Task prompt —
Once the line with "pink camera: 1 -> 2" is found in the entries below, repeat it and each following line exactly, up to and including the line with "black egg: 1 -> 3". Add no other lines.

Material supplied —
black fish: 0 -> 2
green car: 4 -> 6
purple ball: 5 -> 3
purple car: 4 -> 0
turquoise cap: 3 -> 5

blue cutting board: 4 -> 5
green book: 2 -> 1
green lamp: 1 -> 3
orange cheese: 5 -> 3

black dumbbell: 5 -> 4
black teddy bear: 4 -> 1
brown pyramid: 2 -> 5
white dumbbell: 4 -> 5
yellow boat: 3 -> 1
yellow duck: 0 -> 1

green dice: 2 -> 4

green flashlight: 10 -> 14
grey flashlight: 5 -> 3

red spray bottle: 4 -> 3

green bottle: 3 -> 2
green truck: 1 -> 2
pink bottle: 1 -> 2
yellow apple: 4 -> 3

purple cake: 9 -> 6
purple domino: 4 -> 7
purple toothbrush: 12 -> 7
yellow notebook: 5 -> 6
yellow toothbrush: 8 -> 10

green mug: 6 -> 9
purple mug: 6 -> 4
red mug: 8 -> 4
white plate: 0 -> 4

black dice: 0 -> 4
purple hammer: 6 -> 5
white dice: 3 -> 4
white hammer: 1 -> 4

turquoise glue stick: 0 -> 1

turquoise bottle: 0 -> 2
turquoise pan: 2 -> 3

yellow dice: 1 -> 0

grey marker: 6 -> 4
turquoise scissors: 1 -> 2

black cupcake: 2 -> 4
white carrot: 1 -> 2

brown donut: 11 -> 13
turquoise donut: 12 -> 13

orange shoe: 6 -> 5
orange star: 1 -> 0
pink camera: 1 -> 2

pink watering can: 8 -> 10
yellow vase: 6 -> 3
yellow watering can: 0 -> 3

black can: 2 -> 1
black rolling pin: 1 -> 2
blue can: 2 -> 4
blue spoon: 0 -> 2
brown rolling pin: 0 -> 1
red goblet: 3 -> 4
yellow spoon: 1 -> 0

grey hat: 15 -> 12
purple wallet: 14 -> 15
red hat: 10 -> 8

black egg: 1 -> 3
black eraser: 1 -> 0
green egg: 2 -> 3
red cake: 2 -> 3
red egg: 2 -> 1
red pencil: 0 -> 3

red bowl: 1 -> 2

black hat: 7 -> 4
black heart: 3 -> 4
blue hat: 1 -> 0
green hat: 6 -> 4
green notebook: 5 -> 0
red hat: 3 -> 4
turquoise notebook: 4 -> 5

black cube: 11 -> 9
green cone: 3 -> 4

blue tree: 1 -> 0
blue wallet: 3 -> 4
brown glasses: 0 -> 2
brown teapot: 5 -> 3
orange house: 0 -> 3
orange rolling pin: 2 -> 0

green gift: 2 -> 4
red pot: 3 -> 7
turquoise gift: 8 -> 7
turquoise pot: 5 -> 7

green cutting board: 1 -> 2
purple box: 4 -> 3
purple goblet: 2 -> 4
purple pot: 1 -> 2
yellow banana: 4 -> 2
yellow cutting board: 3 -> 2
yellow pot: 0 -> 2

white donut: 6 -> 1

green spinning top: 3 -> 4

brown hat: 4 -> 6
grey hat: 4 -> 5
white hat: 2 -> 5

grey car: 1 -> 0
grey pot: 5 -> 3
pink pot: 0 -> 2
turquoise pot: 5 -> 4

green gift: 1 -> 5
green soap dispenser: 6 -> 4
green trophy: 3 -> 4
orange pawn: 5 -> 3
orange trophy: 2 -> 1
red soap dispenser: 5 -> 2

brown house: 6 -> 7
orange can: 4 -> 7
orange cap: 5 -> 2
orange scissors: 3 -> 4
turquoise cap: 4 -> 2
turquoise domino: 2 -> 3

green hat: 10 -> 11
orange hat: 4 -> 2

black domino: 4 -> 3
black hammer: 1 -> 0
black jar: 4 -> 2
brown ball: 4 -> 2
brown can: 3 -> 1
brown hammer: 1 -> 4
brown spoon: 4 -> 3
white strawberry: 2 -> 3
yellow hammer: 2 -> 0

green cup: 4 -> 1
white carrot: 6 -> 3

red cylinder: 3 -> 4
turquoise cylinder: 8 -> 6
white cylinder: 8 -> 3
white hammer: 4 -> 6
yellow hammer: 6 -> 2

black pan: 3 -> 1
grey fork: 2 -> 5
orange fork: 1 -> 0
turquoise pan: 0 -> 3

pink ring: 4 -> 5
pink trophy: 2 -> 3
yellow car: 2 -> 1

Result of this exercise —
pink camera: 1 -> 2

pink watering can: 8 -> 10
yellow vase: 6 -> 3
yellow watering can: 0 -> 3

black can: 2 -> 1
black rolling pin: 1 -> 2
blue can: 2 -> 4
blue spoon: 0 -> 2
brown rolling pin: 0 -> 1
red goblet: 3 -> 4
yellow spoon: 1 -> 0

grey hat: 15 -> 12
purple wallet: 14 -> 15
red hat: 10 -> 8

black egg: 1 -> 3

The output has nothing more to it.